__WHAT TO PRODUCE__: Here the job is to print all of the entries below verbatim and leave out any picture.

[Items from a data source]
========

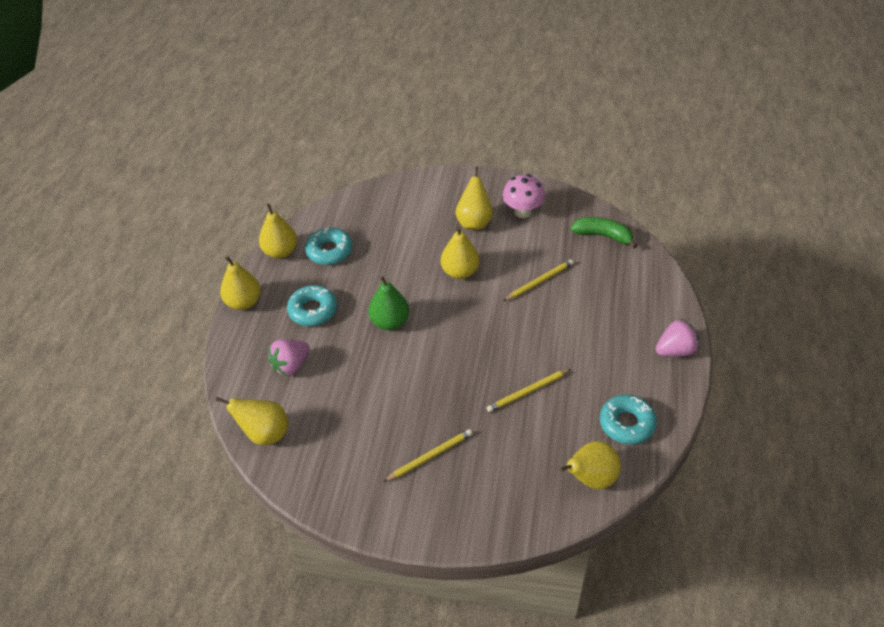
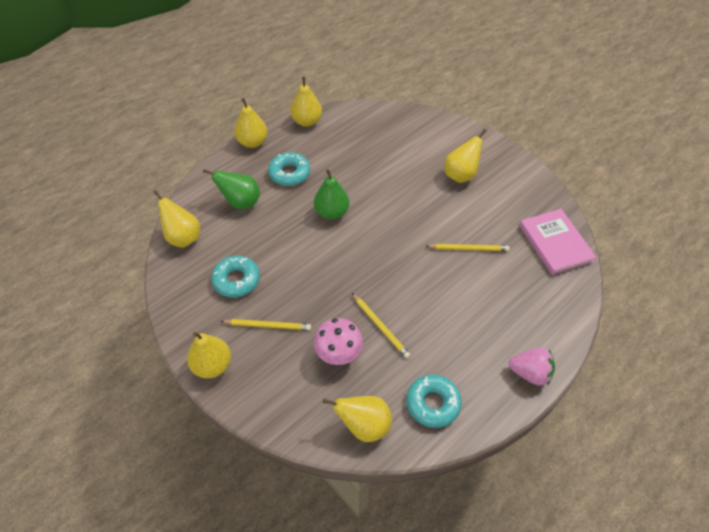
camera: 35 degrees right, 5 degrees up
pink strawberry [268,339,310,376] -> green pear [203,169,260,209]
turquoise donut [305,227,353,265] -> turquoise donut moved to [211,256,260,298]
yellow pear [441,227,480,279] -> yellow pear moved to [187,332,231,379]
yellow pencil [487,369,571,412] -> yellow pencil turned 135 degrees counterclockwise [352,293,410,358]
pink mushroom [502,174,545,218] -> pink mushroom moved to [314,318,363,365]
green banana [571,217,638,248] -> pink book [519,209,597,275]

========

__RESPONSE AREA__:
camera: 35 degrees right, 5 degrees up
pink strawberry [268,339,310,376] -> green pear [203,169,260,209]
turquoise donut [305,227,353,265] -> turquoise donut moved to [211,256,260,298]
yellow pear [441,227,480,279] -> yellow pear moved to [187,332,231,379]
yellow pencil [487,369,571,412] -> yellow pencil turned 135 degrees counterclockwise [352,293,410,358]
pink mushroom [502,174,545,218] -> pink mushroom moved to [314,318,363,365]
green banana [571,217,638,248] -> pink book [519,209,597,275]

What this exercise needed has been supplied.